▸ **INSTRUCTIONS FOR THE TASK**: Return a copy of every line in the data below that contains "bowl".
■ ■ ■
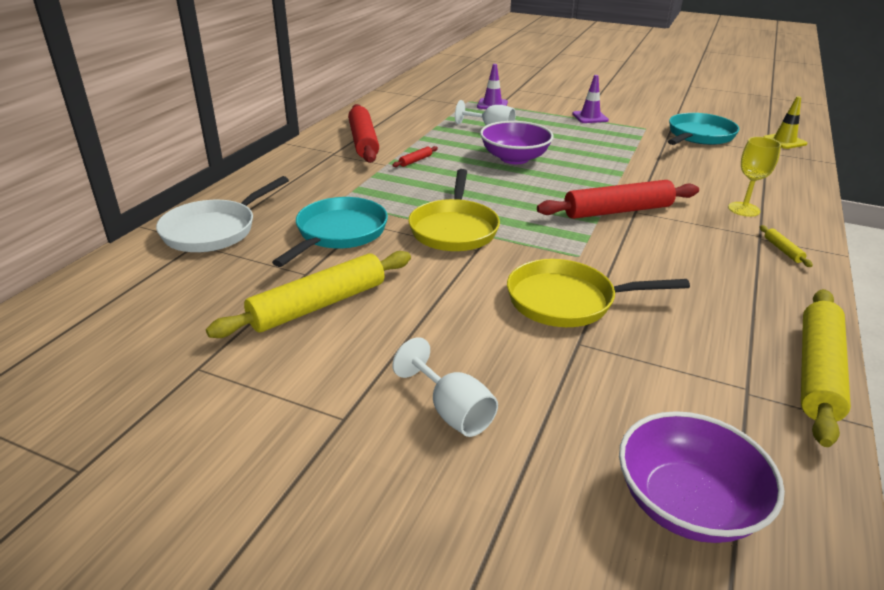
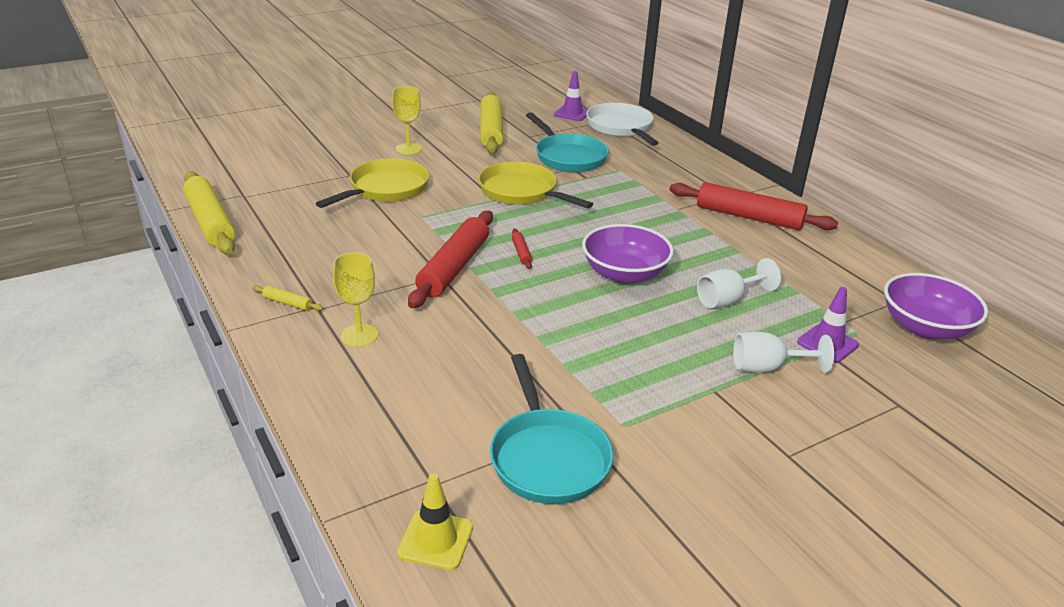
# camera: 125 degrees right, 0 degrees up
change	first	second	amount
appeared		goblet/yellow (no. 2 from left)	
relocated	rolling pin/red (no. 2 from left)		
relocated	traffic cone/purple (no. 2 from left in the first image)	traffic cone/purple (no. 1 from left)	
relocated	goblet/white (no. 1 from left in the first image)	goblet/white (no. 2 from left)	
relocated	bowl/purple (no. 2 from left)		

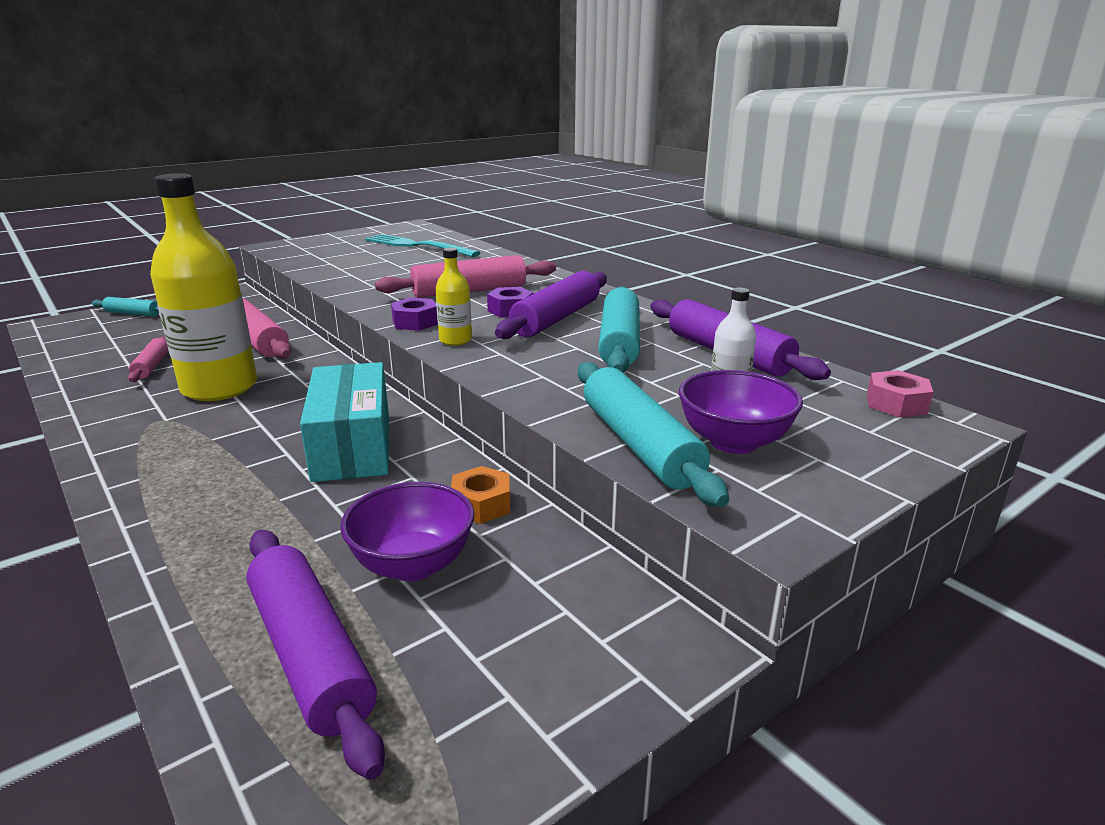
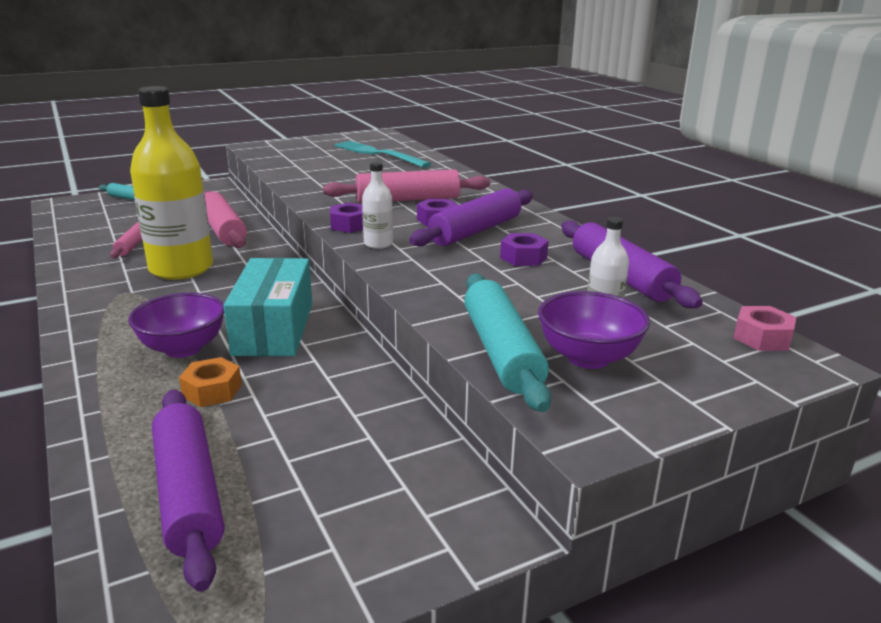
# camera: 10 degrees right, 0 degrees up
change	first	second	amount
relocated	bowl/purple (no. 1 from left)		
relocated	nut/orange		
colour	bottle/yellow (no. 2 from left)	bottle/white (no. 1 from left)	
exchanged	rolling pin/turquoise (no. 2 from left)	nut/purple (no. 3 from left)	

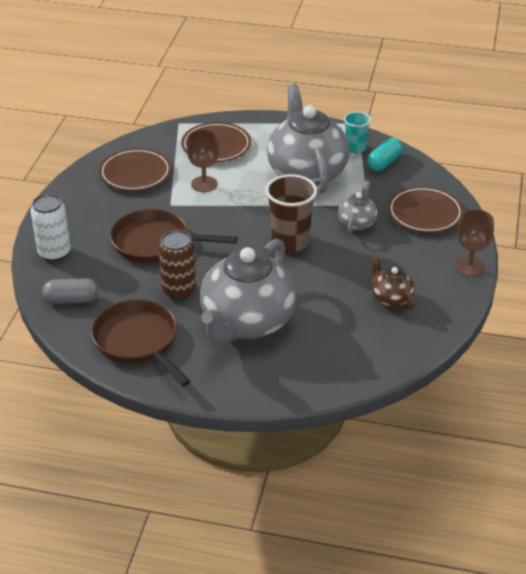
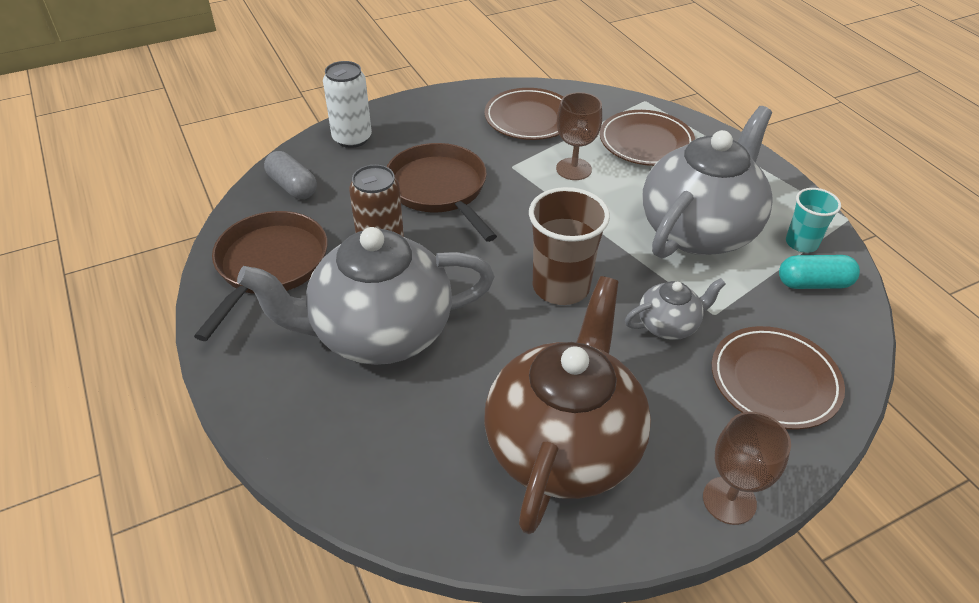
# camera: 50 degrees right, 5 degrees up
change	first	second	amount
size	teapot/brown		x2.19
■ ■ ■
▸ **RESPONSE**:
relocated	bowl/purple (no. 2 from left)		
relocated	bowl/purple (no. 1 from left)		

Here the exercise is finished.